§ **WORK TO COMPLETE**
Your reply is to be the lines below, exactly as written, with images omitted.

== Segment start ==

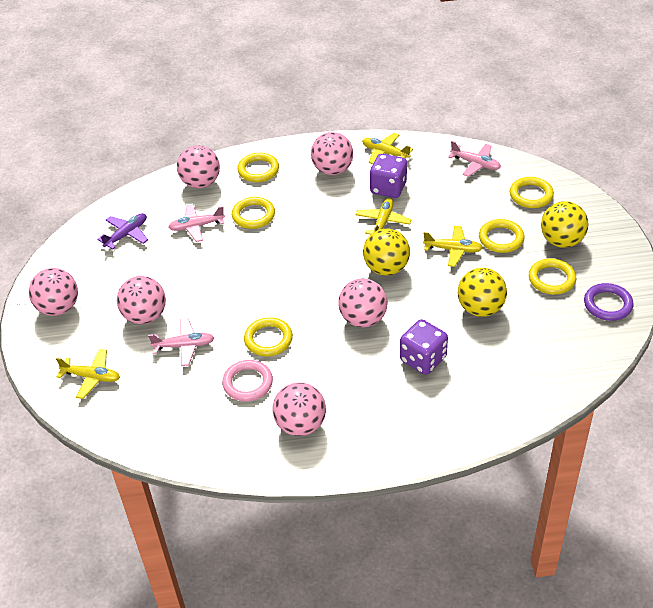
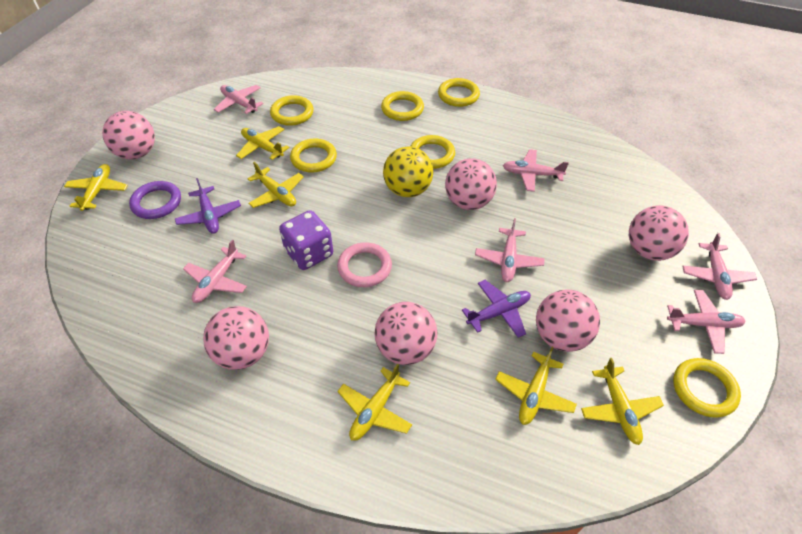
pink plane: 3 -> 6
purple dice: 2 -> 1
purple plane: 1 -> 2
yellow ball: 3 -> 1
yellow plane: 4 -> 6

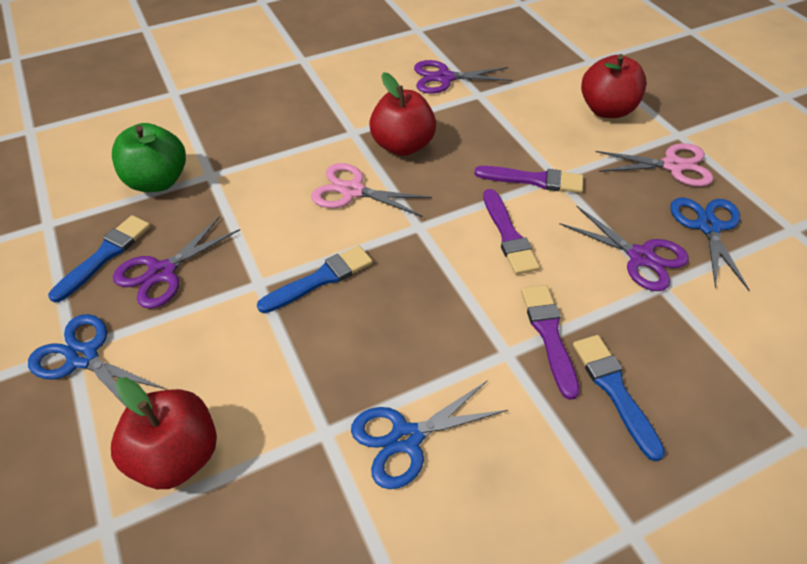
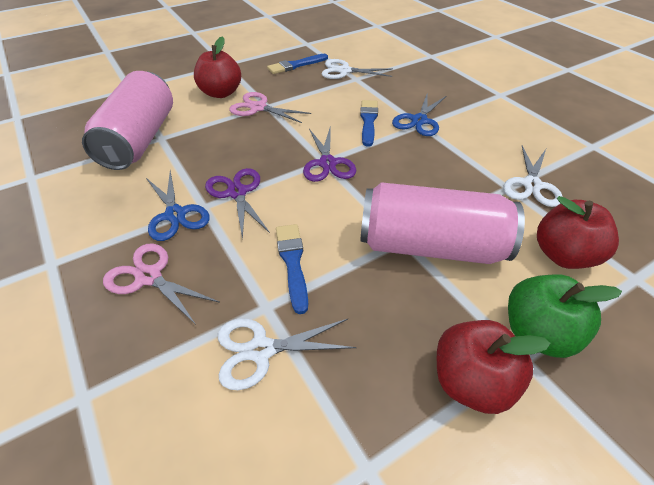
blue scissors: 3 -> 2
pink can: 0 -> 2
purple brush: 3 -> 0
purple scissors: 3 -> 2
white scissors: 0 -> 3

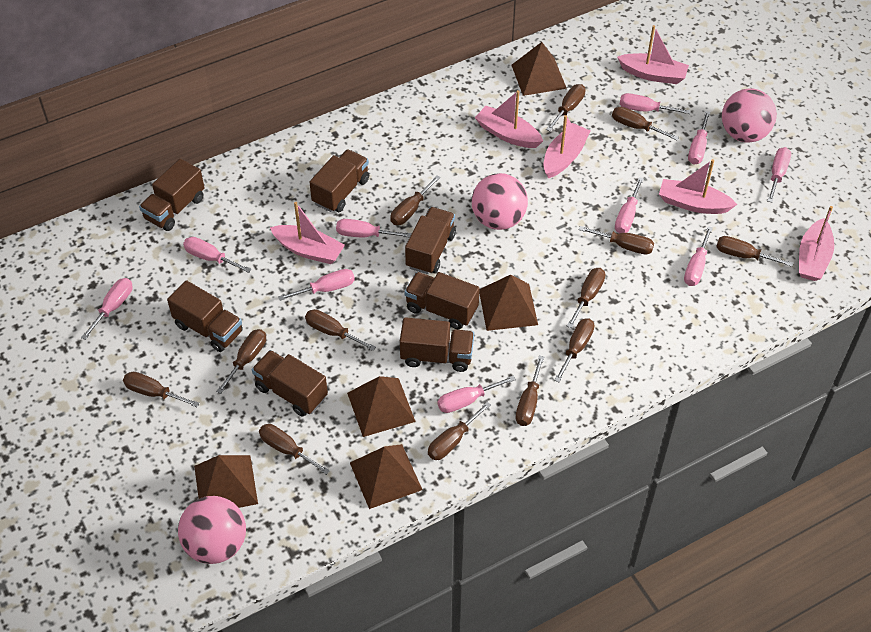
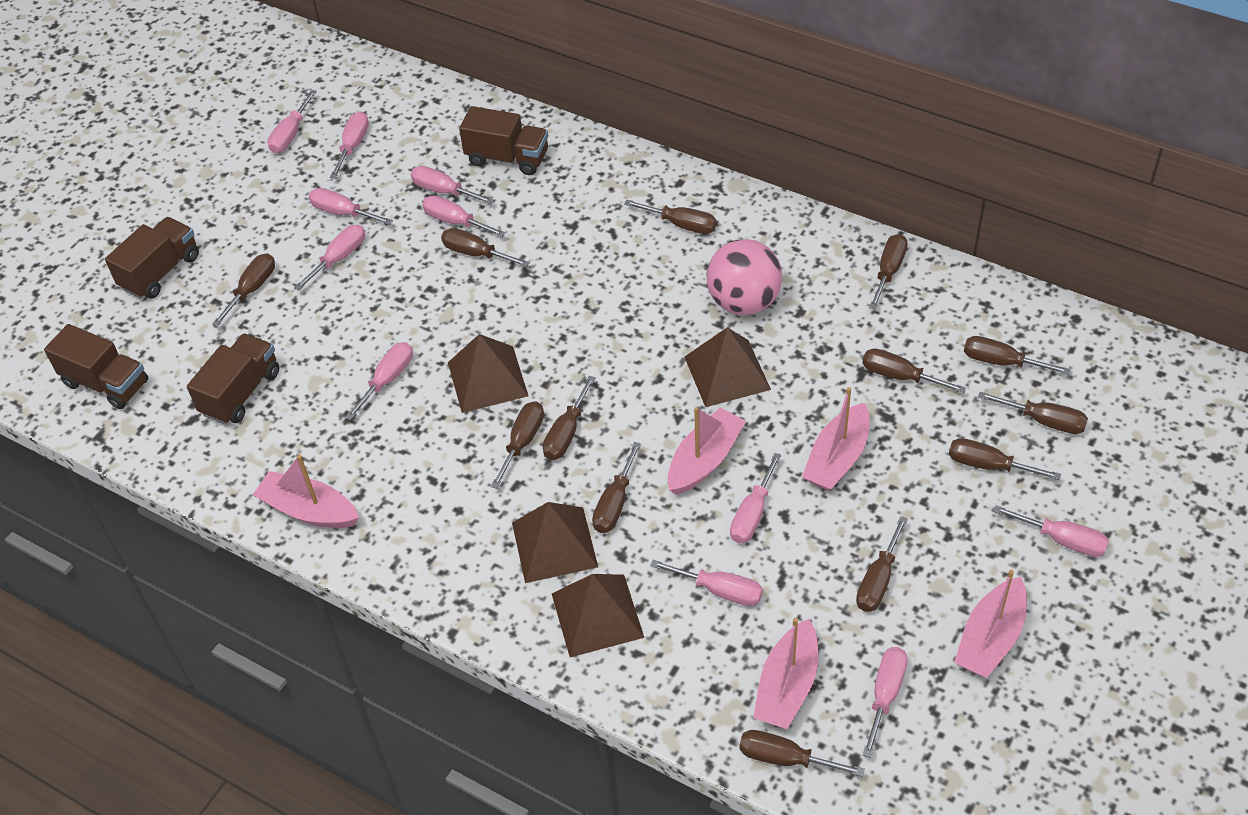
brown pyramid: 5 -> 4
brown truck: 7 -> 4
pink ball: 3 -> 1
pink boat: 6 -> 5
pink screwdriver: 10 -> 11

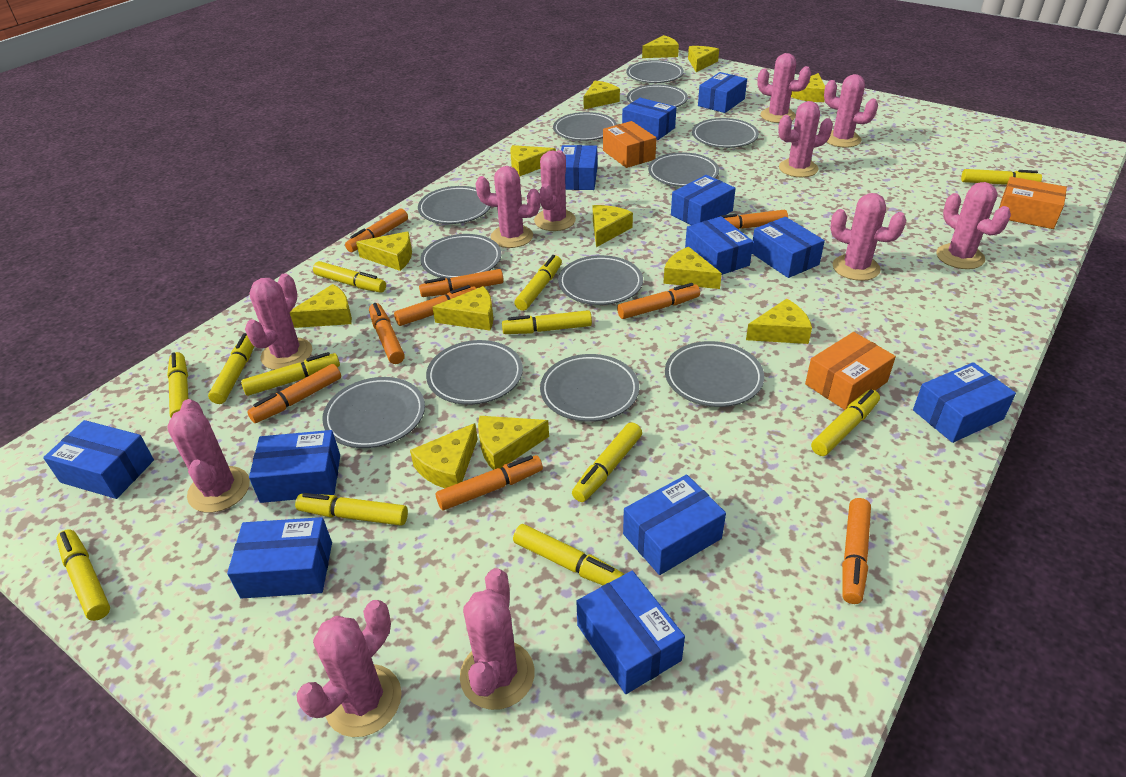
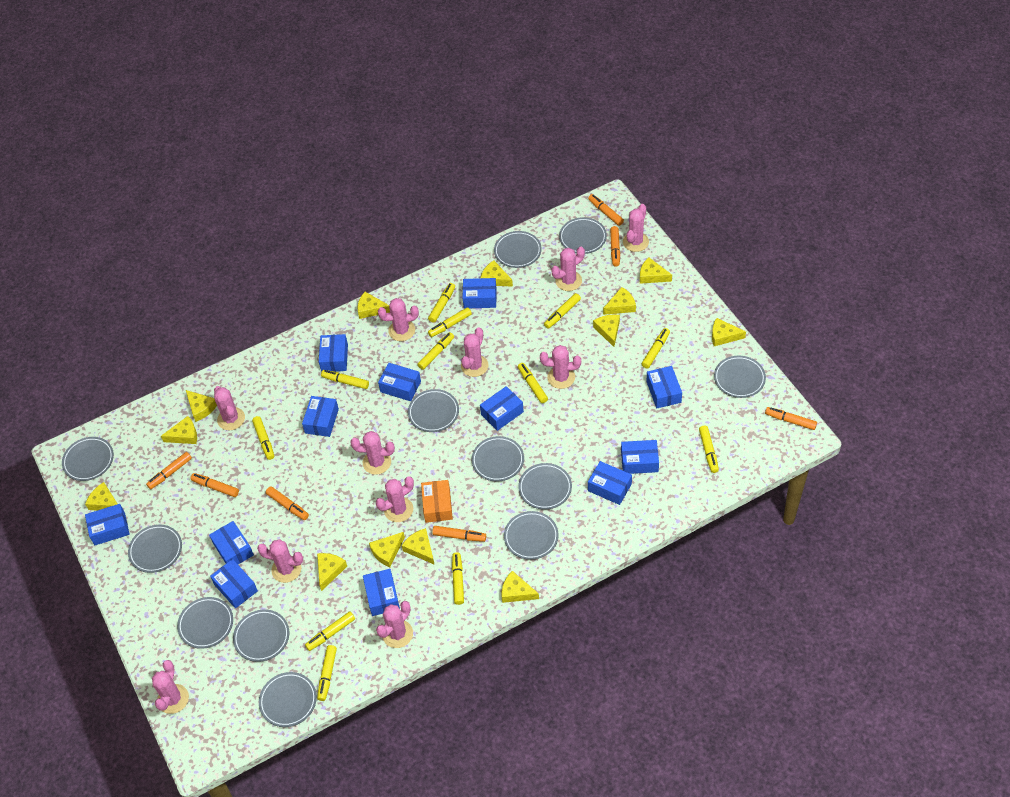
orange box: 3 -> 1
orange marker: 9 -> 7

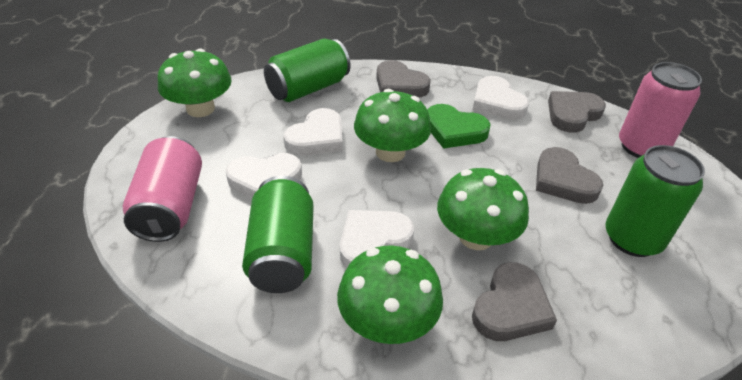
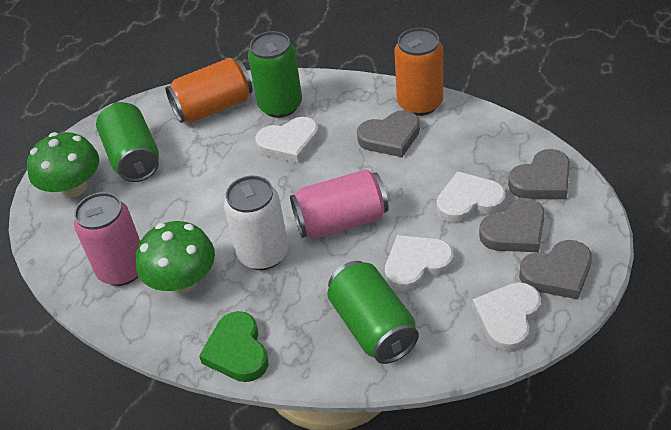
green mushroom: 4 -> 2
orange can: 0 -> 2
white can: 0 -> 1

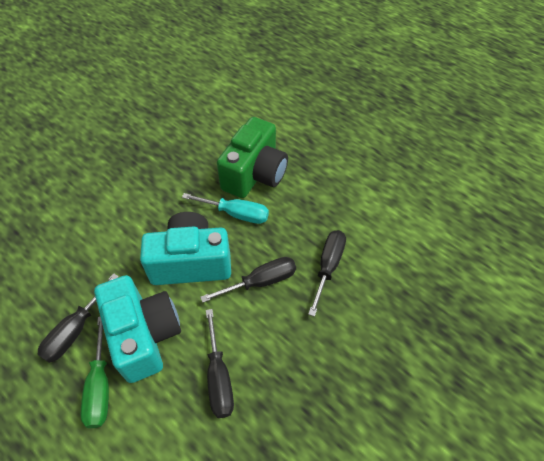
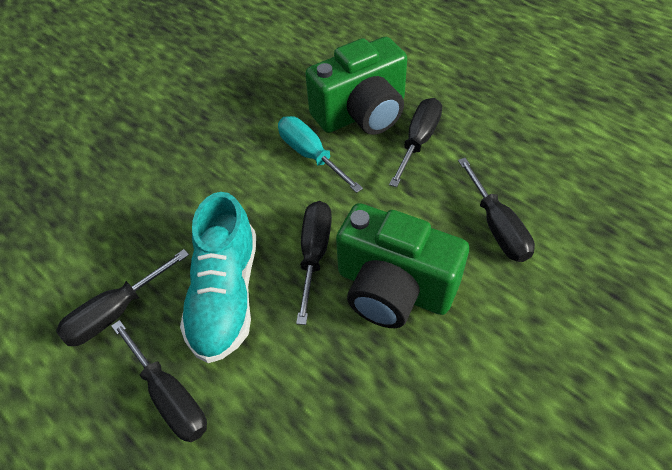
black screwdriver: 4 -> 5
green camera: 1 -> 2
green screwdriver: 1 -> 0
turquoise camera: 2 -> 0
turquoise shoe: 0 -> 1

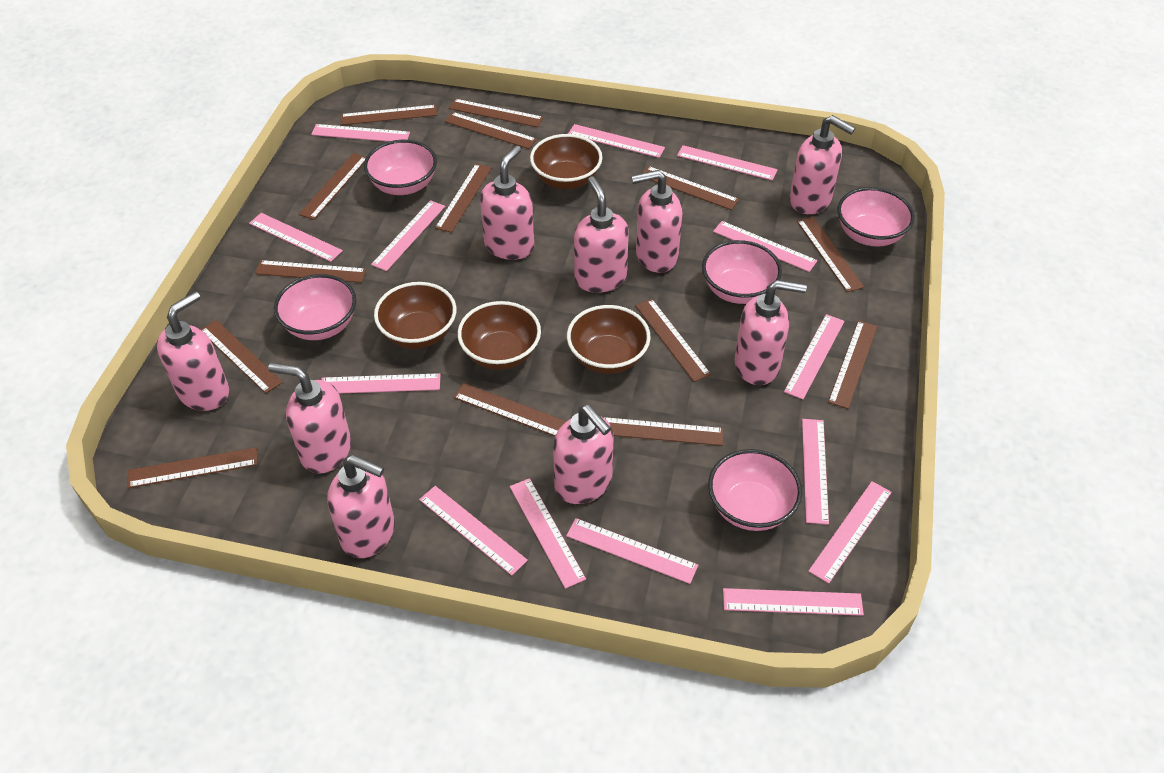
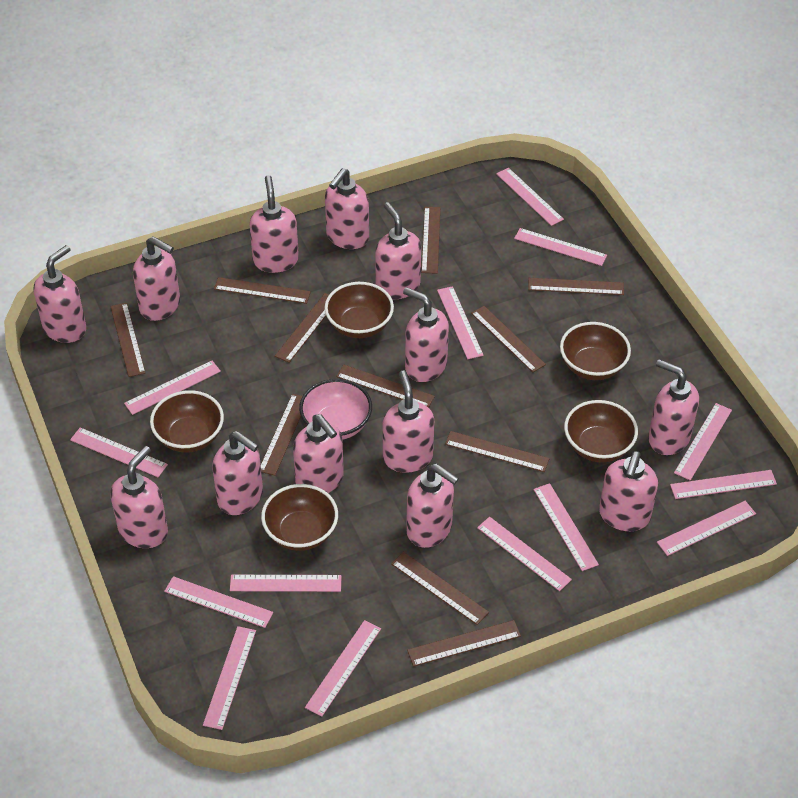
brown bowl: 4 -> 5
brown ruler: 14 -> 11
pink bowl: 5 -> 1
pink soap dispenser: 9 -> 13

== Segment end ==

§ **ANSWER SECTION**
pink plane: 3 -> 6
purple dice: 2 -> 1
purple plane: 1 -> 2
yellow ball: 3 -> 1
yellow plane: 4 -> 6

blue scissors: 3 -> 2
pink can: 0 -> 2
purple brush: 3 -> 0
purple scissors: 3 -> 2
white scissors: 0 -> 3

brown pyramid: 5 -> 4
brown truck: 7 -> 4
pink ball: 3 -> 1
pink boat: 6 -> 5
pink screwdriver: 10 -> 11

orange box: 3 -> 1
orange marker: 9 -> 7

green mushroom: 4 -> 2
orange can: 0 -> 2
white can: 0 -> 1

black screwdriver: 4 -> 5
green camera: 1 -> 2
green screwdriver: 1 -> 0
turquoise camera: 2 -> 0
turquoise shoe: 0 -> 1

brown bowl: 4 -> 5
brown ruler: 14 -> 11
pink bowl: 5 -> 1
pink soap dispenser: 9 -> 13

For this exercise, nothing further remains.